◆ Goal of the exercise ◆
Retype all of the data. Every line must match exactly.

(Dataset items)
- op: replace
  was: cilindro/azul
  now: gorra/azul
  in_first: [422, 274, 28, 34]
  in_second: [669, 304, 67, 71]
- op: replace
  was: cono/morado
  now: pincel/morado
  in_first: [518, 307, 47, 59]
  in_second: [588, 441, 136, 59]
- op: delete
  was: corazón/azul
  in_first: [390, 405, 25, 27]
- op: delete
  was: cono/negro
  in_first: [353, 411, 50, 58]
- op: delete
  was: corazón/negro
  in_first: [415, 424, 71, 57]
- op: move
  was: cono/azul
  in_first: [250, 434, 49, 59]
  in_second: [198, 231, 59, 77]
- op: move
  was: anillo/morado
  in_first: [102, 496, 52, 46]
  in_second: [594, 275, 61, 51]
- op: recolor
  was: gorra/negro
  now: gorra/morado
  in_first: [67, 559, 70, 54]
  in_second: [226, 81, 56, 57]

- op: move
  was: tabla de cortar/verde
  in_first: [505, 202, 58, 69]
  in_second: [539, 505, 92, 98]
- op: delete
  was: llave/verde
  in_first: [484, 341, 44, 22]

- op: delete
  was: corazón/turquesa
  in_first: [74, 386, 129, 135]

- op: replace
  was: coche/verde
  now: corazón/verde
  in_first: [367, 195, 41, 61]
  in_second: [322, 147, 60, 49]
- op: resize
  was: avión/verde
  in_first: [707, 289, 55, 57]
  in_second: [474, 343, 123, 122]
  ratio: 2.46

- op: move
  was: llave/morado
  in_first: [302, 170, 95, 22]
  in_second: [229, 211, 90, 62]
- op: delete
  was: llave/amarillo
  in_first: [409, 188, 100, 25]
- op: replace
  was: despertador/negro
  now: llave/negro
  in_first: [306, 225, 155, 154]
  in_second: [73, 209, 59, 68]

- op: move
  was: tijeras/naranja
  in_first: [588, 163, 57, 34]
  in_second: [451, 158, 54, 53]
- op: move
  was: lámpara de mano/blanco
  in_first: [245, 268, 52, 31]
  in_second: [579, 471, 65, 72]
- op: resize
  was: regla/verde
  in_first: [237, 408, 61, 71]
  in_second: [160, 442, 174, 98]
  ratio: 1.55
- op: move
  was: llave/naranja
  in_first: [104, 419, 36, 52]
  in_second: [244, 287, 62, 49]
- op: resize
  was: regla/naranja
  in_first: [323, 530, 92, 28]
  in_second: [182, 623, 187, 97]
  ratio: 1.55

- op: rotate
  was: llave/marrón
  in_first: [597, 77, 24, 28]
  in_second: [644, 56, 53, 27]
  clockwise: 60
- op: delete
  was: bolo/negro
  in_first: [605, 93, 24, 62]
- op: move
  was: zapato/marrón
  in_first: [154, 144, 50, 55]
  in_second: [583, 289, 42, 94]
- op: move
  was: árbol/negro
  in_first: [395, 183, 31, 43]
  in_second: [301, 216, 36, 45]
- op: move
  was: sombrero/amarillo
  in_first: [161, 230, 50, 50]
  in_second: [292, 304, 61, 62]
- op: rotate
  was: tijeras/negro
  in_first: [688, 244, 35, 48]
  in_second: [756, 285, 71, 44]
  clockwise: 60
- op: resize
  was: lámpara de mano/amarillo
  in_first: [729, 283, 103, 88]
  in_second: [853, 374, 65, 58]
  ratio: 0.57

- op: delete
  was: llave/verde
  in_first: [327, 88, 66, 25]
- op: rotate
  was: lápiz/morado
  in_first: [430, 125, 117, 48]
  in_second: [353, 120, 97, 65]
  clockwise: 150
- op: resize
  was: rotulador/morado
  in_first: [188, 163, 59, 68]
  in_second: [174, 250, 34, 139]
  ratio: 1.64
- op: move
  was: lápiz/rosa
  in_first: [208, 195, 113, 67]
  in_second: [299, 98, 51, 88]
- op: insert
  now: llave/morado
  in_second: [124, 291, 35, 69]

◆ Task response ◆
- op: replace
  was: cilindro/azul
  now: gorra/azul
  in_first: [422, 274, 28, 34]
  in_second: [669, 304, 67, 71]
- op: replace
  was: cono/morado
  now: pincel/morado
  in_first: [518, 307, 47, 59]
  in_second: [588, 441, 136, 59]
- op: delete
  was: corazón/azul
  in_first: [390, 405, 25, 27]
- op: delete
  was: cono/negro
  in_first: [353, 411, 50, 58]
- op: delete
  was: corazón/negro
  in_first: [415, 424, 71, 57]
- op: move
  was: cono/azul
  in_first: [250, 434, 49, 59]
  in_second: [198, 231, 59, 77]
- op: move
  was: anillo/morado
  in_first: [102, 496, 52, 46]
  in_second: [594, 275, 61, 51]
- op: recolor
  was: gorra/negro
  now: gorra/morado
  in_first: [67, 559, 70, 54]
  in_second: [226, 81, 56, 57]

- op: move
  was: tabla de cortar/verde
  in_first: [505, 202, 58, 69]
  in_second: [539, 505, 92, 98]
- op: delete
  was: llave/verde
  in_first: [484, 341, 44, 22]

- op: delete
  was: corazón/turquesa
  in_first: [74, 386, 129, 135]

- op: replace
  was: coche/verde
  now: corazón/verde
  in_first: [367, 195, 41, 61]
  in_second: [322, 147, 60, 49]
- op: resize
  was: avión/verde
  in_first: [707, 289, 55, 57]
  in_second: [474, 343, 123, 122]
  ratio: 2.46

- op: move
  was: llave/morado
  in_first: [302, 170, 95, 22]
  in_second: [229, 211, 90, 62]
- op: delete
  was: llave/amarillo
  in_first: [409, 188, 100, 25]
- op: replace
  was: despertador/negro
  now: llave/negro
  in_first: [306, 225, 155, 154]
  in_second: [73, 209, 59, 68]

- op: move
  was: tijeras/naranja
  in_first: [588, 163, 57, 34]
  in_second: [451, 158, 54, 53]
- op: move
  was: lámpara de mano/blanco
  in_first: [245, 268, 52, 31]
  in_second: [579, 471, 65, 72]
- op: resize
  was: regla/verde
  in_first: [237, 408, 61, 71]
  in_second: [160, 442, 174, 98]
  ratio: 1.55
- op: move
  was: llave/naranja
  in_first: [104, 419, 36, 52]
  in_second: [244, 287, 62, 49]
- op: resize
  was: regla/naranja
  in_first: [323, 530, 92, 28]
  in_second: [182, 623, 187, 97]
  ratio: 1.55

- op: rotate
  was: llave/marrón
  in_first: [597, 77, 24, 28]
  in_second: [644, 56, 53, 27]
  clockwise: 60
- op: delete
  was: bolo/negro
  in_first: [605, 93, 24, 62]
- op: move
  was: zapato/marrón
  in_first: [154, 144, 50, 55]
  in_second: [583, 289, 42, 94]
- op: move
  was: árbol/negro
  in_first: [395, 183, 31, 43]
  in_second: [301, 216, 36, 45]
- op: move
  was: sombrero/amarillo
  in_first: [161, 230, 50, 50]
  in_second: [292, 304, 61, 62]
- op: rotate
  was: tijeras/negro
  in_first: [688, 244, 35, 48]
  in_second: [756, 285, 71, 44]
  clockwise: 60
- op: resize
  was: lámpara de mano/amarillo
  in_first: [729, 283, 103, 88]
  in_second: [853, 374, 65, 58]
  ratio: 0.57

- op: delete
  was: llave/verde
  in_first: [327, 88, 66, 25]
- op: rotate
  was: lápiz/morado
  in_first: [430, 125, 117, 48]
  in_second: [353, 120, 97, 65]
  clockwise: 150
- op: resize
  was: rotulador/morado
  in_first: [188, 163, 59, 68]
  in_second: [174, 250, 34, 139]
  ratio: 1.64
- op: move
  was: lápiz/rosa
  in_first: [208, 195, 113, 67]
  in_second: [299, 98, 51, 88]
- op: insert
  now: llave/morado
  in_second: [124, 291, 35, 69]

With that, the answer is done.